Start of Block

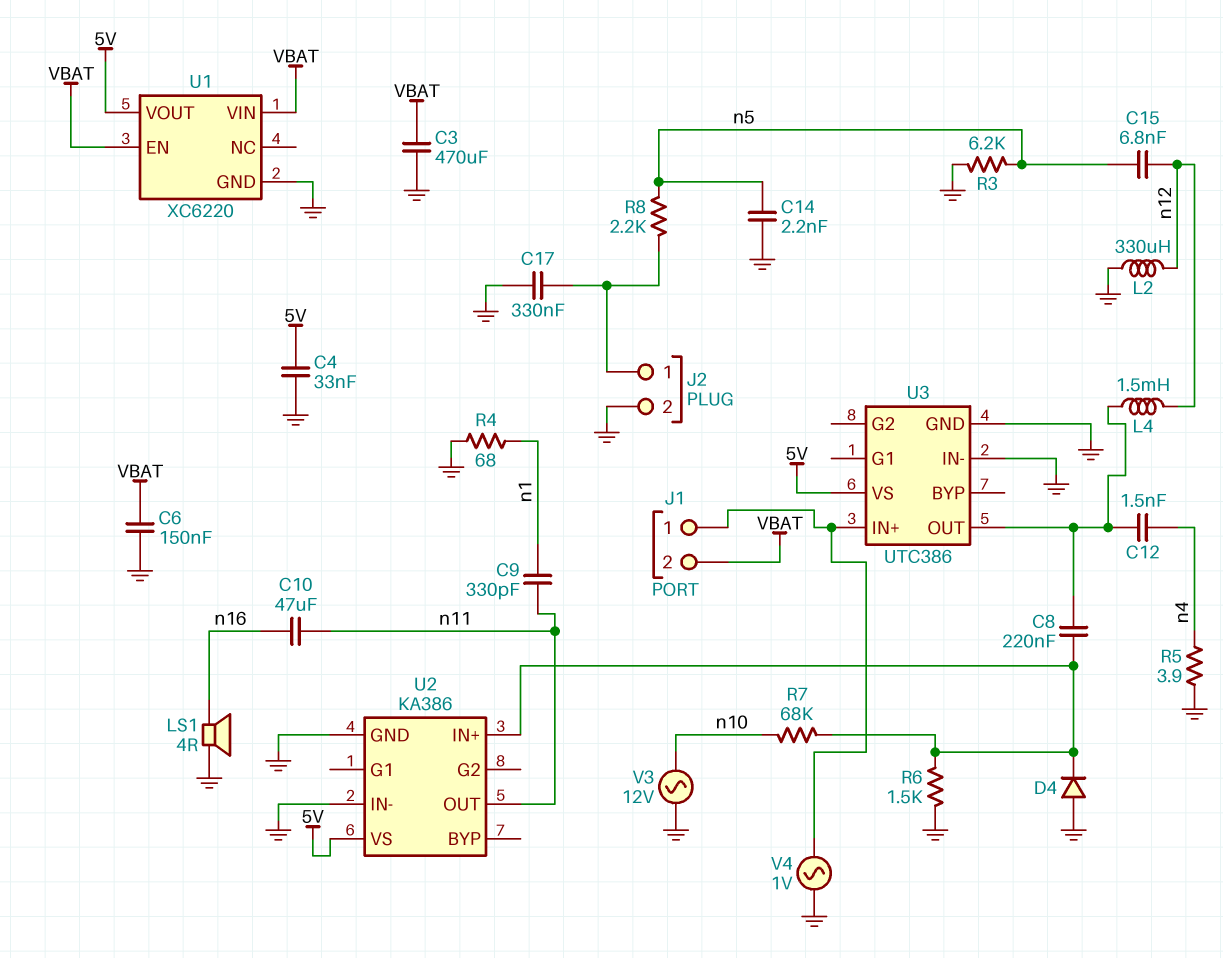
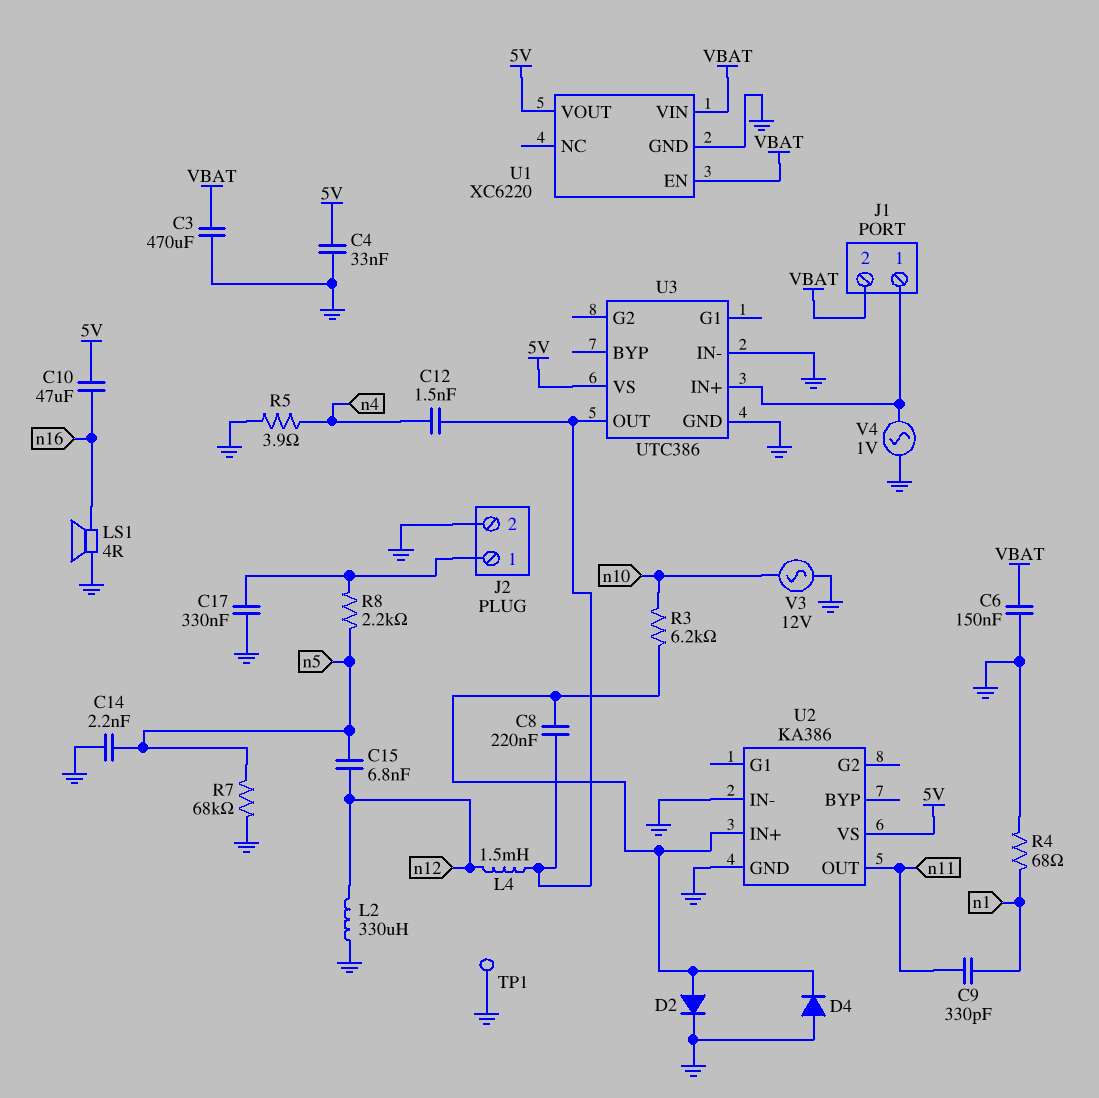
C10: 47uF (n11, n16) -> 47uF (5V, n16)
D2: none -> diode (A U2/IN+, K GND)
R3: 6.2k (GND, n5) -> 6.2k (U2/IN+, n10)
R6: 1.5k (GND, U2/IN+) -> none
R7: 68k (U2/IN+, n10) -> 68k (GND, n5)
TP1: none -> test point (GND)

End of Block

Output nothing but the lines from the one that contains "D2: none -> diode (A U2/IN+, K GND)" through the final line of the entries above, exactly as they appear.

D2: none -> diode (A U2/IN+, K GND)
R3: 6.2k (GND, n5) -> 6.2k (U2/IN+, n10)
R6: 1.5k (GND, U2/IN+) -> none
R7: 68k (U2/IN+, n10) -> 68k (GND, n5)
TP1: none -> test point (GND)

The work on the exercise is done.